(Scene change data)

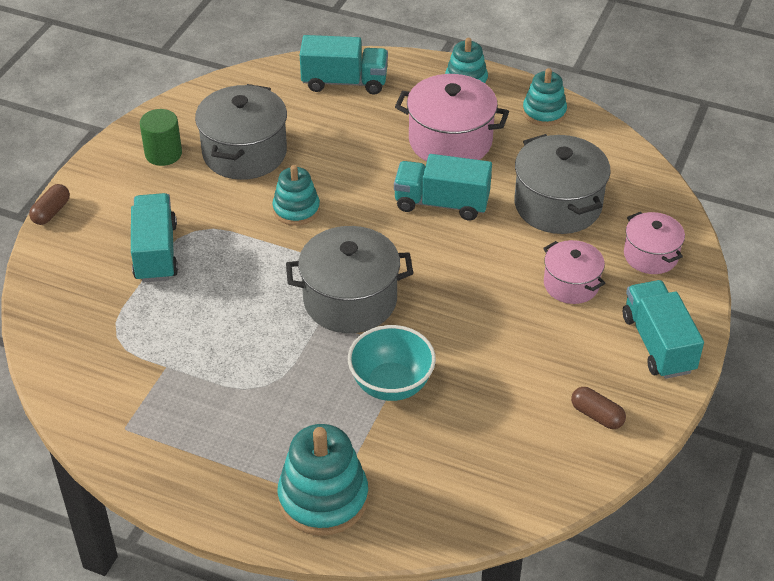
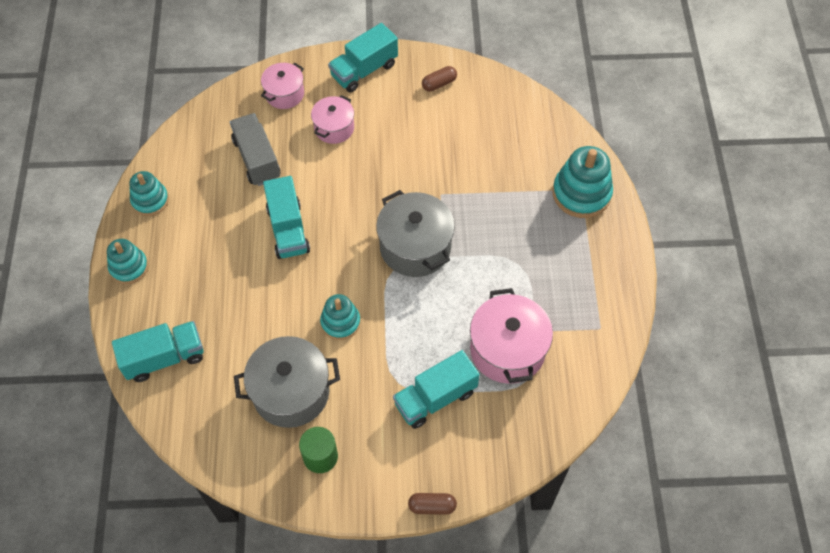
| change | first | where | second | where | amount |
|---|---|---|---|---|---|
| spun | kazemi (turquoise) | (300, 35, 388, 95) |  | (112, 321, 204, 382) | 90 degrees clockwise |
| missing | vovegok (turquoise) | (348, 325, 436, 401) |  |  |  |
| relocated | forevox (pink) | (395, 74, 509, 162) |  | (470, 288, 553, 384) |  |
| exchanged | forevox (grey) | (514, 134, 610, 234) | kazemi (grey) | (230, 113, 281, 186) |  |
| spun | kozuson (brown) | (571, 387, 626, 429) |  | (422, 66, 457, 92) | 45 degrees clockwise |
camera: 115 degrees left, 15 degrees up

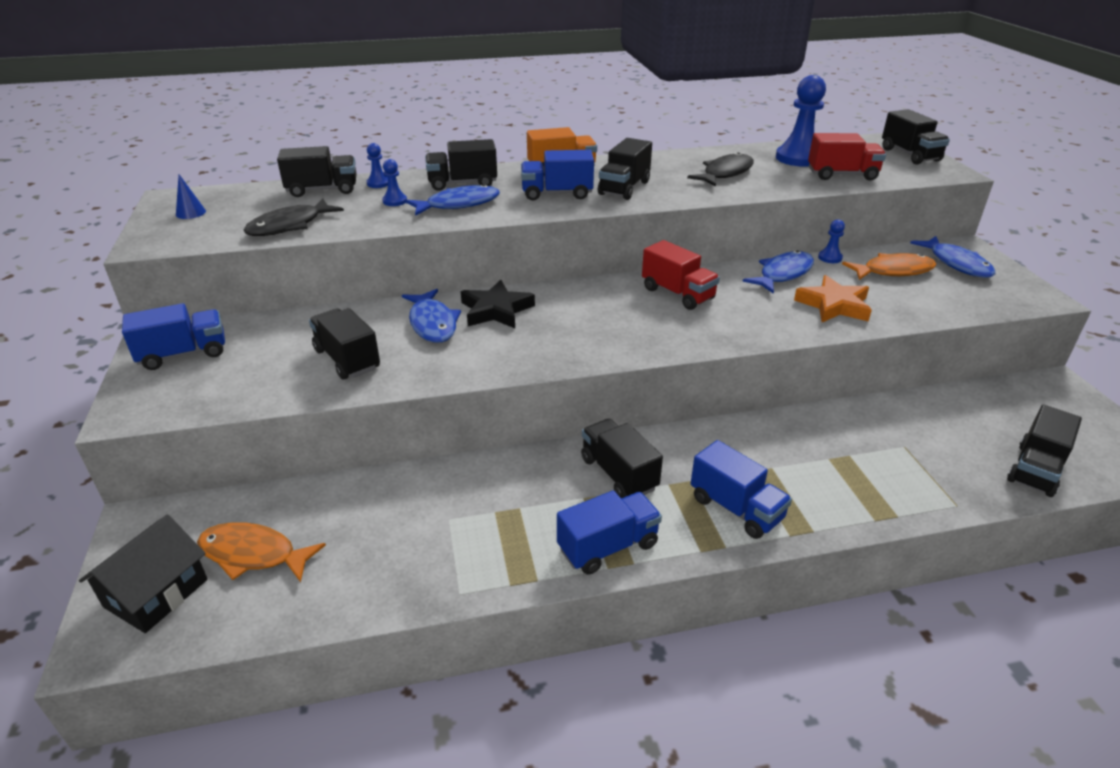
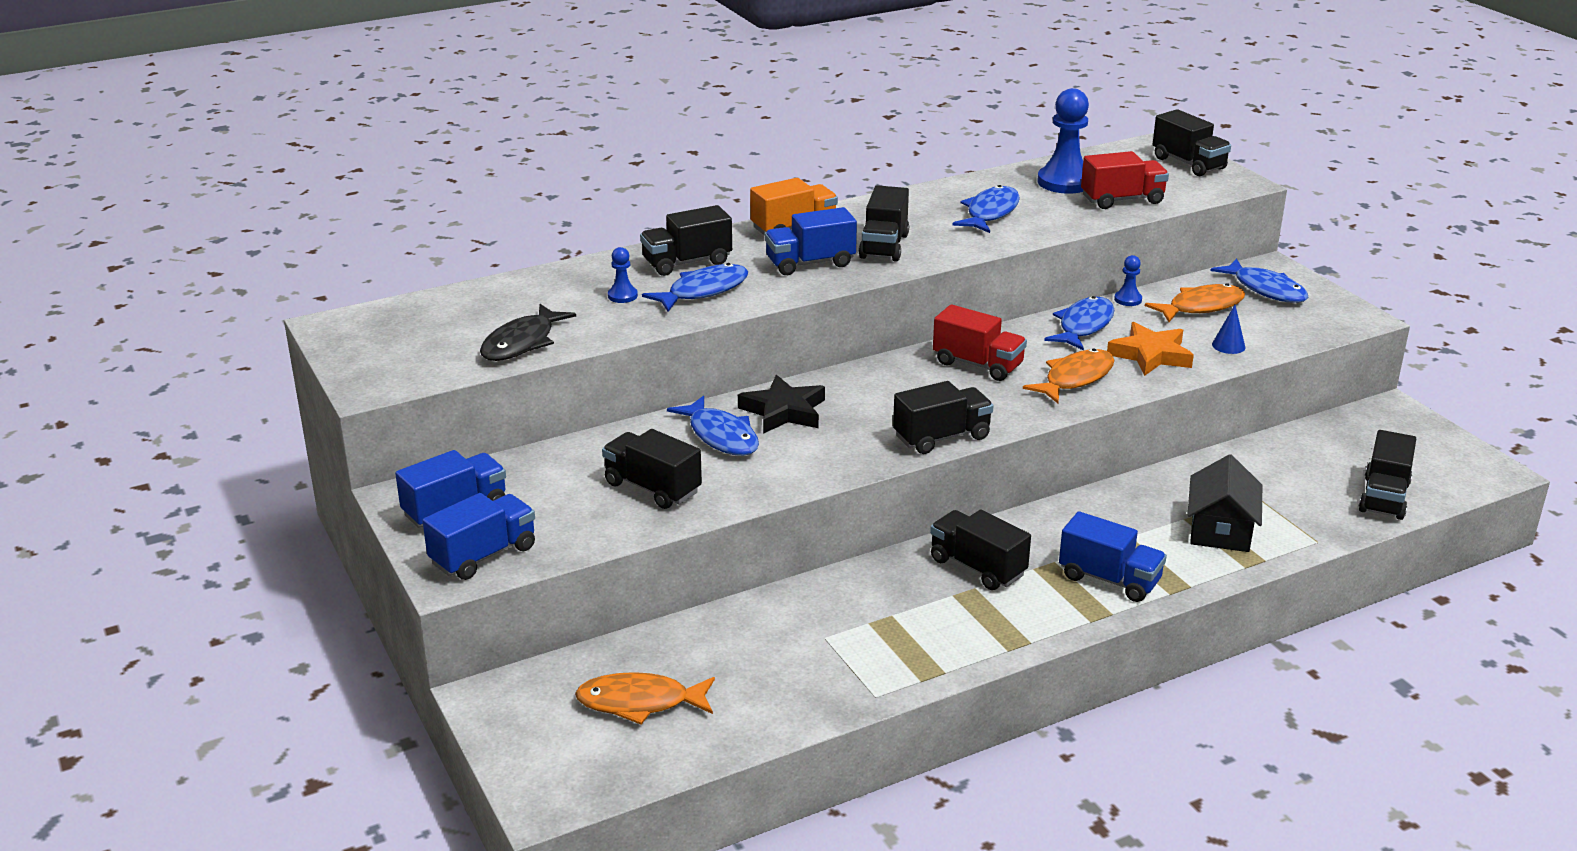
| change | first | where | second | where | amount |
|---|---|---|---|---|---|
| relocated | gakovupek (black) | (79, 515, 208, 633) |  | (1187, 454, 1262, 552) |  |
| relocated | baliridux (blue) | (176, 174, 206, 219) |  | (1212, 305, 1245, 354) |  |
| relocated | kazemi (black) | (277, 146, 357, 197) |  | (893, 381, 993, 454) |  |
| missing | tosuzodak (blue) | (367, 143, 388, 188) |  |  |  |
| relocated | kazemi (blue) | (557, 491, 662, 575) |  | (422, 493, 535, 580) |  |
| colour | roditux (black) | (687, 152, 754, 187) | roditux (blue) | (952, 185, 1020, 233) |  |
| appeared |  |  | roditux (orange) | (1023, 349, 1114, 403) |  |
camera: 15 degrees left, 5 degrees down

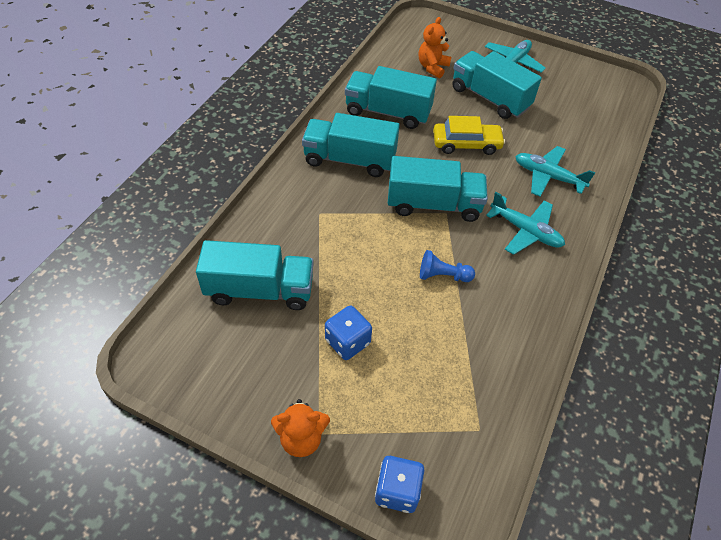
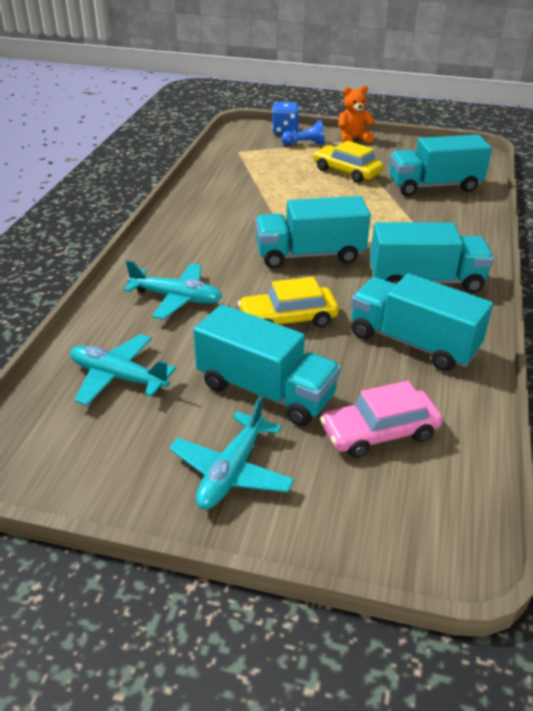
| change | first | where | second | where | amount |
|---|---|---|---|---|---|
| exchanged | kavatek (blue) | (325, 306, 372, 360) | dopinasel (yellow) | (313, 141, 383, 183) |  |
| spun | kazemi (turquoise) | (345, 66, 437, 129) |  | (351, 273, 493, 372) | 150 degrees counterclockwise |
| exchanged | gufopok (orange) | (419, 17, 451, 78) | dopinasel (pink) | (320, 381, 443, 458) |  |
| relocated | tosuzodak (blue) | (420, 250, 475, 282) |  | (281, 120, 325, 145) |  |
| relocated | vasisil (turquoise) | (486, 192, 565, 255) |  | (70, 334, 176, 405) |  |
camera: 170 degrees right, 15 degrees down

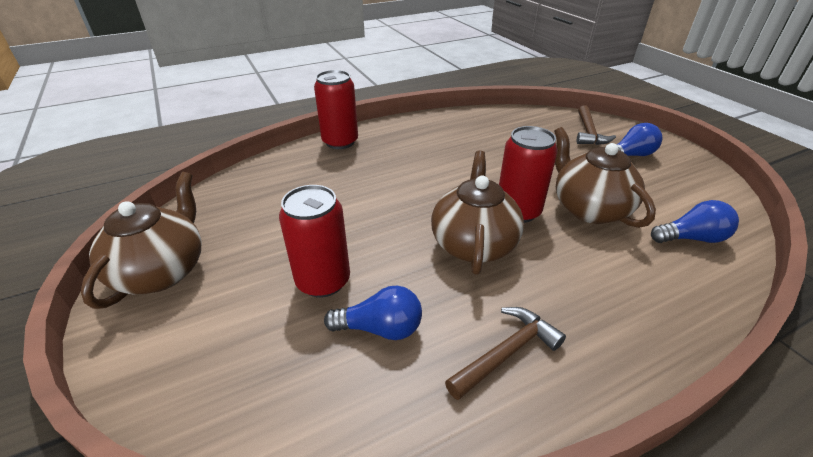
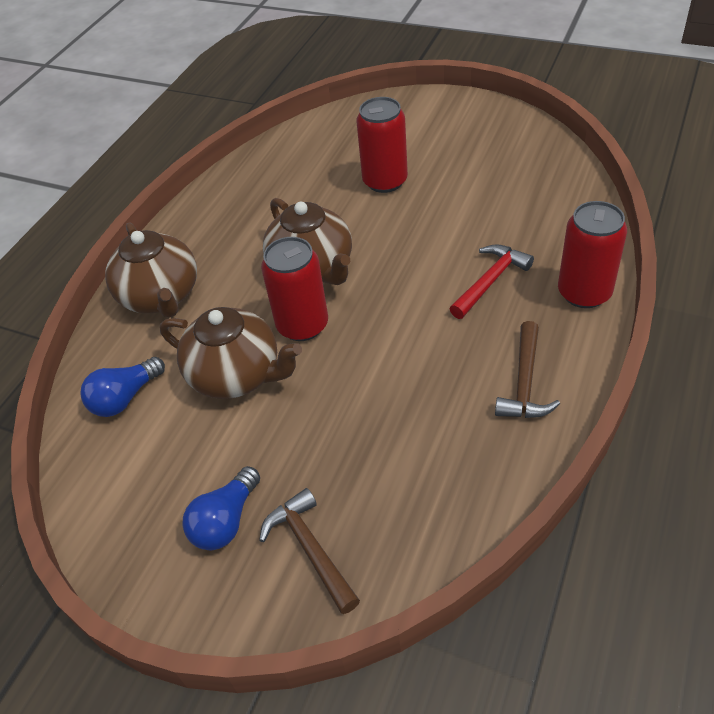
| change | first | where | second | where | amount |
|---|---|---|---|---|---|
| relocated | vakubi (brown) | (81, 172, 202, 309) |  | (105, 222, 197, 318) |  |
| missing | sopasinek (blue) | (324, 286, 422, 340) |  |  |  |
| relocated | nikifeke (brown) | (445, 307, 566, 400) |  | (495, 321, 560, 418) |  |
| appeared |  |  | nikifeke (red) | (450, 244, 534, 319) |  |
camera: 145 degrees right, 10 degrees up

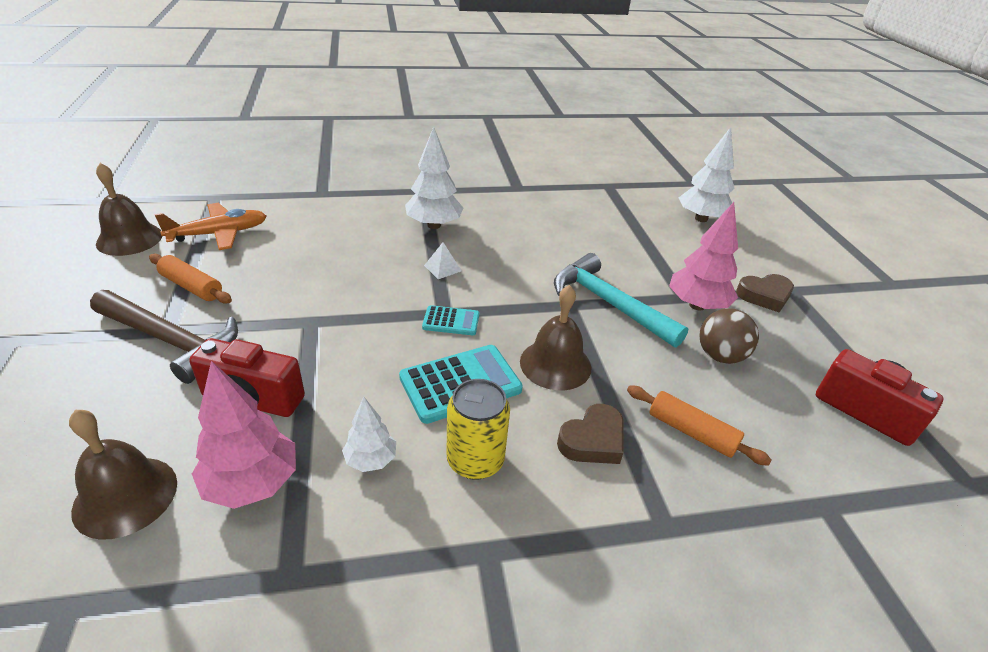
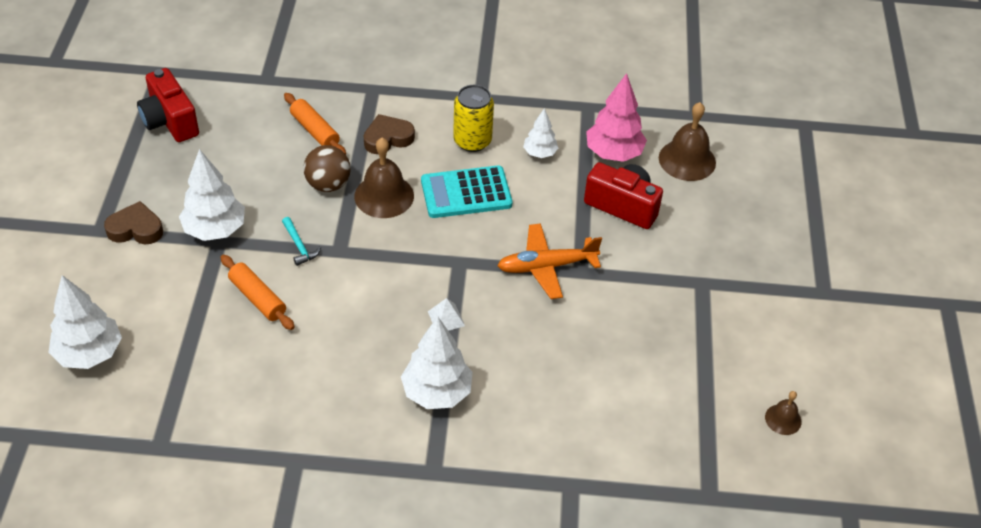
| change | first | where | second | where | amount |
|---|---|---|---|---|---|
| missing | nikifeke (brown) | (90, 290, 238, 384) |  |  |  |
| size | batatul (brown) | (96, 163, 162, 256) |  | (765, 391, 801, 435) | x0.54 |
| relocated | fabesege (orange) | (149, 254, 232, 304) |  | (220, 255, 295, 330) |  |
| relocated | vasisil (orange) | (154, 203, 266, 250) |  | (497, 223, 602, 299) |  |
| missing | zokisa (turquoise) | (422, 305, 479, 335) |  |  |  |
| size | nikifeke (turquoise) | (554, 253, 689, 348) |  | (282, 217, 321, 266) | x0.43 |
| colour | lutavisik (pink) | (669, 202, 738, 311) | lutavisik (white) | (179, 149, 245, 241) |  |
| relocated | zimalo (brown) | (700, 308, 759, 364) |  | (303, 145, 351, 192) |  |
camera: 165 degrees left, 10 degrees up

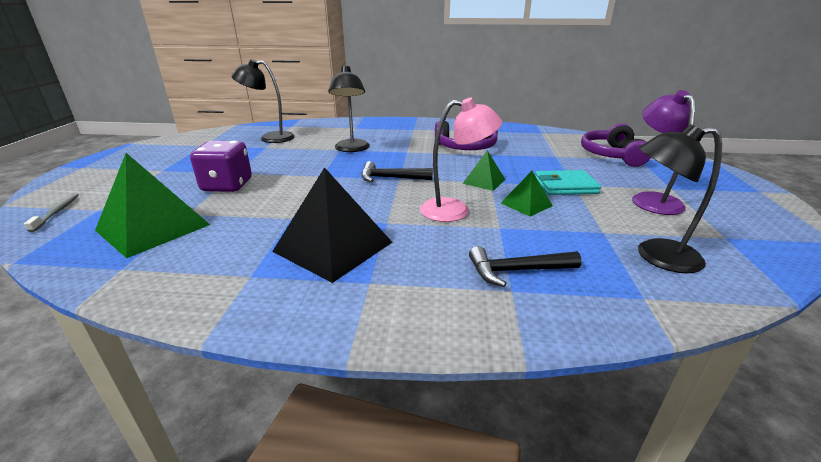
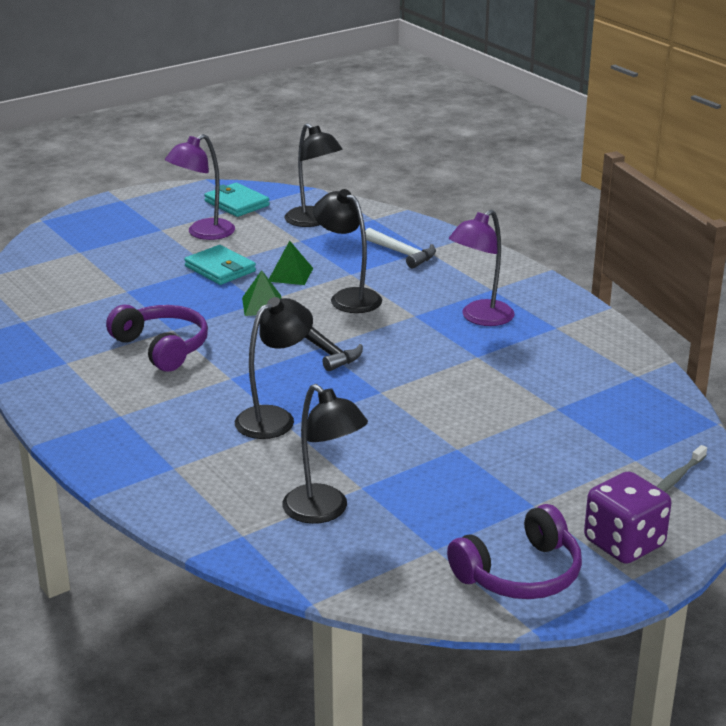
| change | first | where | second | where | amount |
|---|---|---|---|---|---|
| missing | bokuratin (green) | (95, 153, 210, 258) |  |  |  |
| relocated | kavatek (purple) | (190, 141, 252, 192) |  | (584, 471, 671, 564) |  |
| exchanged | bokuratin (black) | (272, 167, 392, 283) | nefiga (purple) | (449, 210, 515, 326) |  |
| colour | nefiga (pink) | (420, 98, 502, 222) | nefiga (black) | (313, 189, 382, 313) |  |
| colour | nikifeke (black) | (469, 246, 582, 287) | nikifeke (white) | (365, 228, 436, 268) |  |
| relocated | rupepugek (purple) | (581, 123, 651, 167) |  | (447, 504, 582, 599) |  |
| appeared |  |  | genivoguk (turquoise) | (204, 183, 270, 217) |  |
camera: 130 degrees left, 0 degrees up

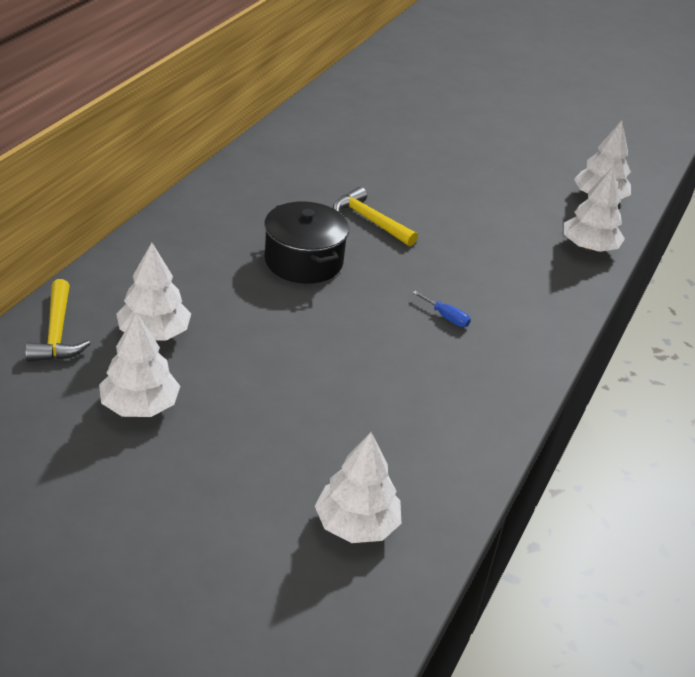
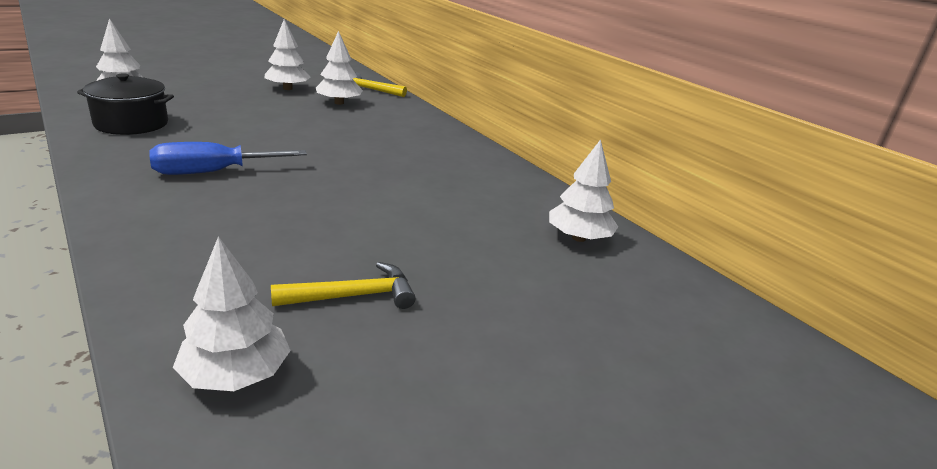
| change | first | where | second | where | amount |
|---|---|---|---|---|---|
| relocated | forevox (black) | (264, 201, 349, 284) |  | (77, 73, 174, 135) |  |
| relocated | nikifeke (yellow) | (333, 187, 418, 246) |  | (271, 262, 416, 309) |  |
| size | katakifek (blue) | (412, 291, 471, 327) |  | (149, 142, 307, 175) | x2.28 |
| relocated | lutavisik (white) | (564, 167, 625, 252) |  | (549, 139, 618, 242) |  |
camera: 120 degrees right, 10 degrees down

## YOUR INSTRUCTIONS
Copy exactly, and only, the lines from the first entry through the line holding "45 degrees clockwise |", both ends included, leaving out every picture.

## THE ANSWER
| change | first | where | second | where | amount |
|---|---|---|---|---|---|
| spun | kazemi (turquoise) | (300, 35, 388, 95) |  | (112, 321, 204, 382) | 90 degrees clockwise |
| missing | vovegok (turquoise) | (348, 325, 436, 401) |  |  |  |
| relocated | forevox (pink) | (395, 74, 509, 162) |  | (470, 288, 553, 384) |  |
| exchanged | forevox (grey) | (514, 134, 610, 234) | kazemi (grey) | (230, 113, 281, 186) |  |
| spun | kozuson (brown) | (571, 387, 626, 429) |  | (422, 66, 457, 92) | 45 degrees clockwise |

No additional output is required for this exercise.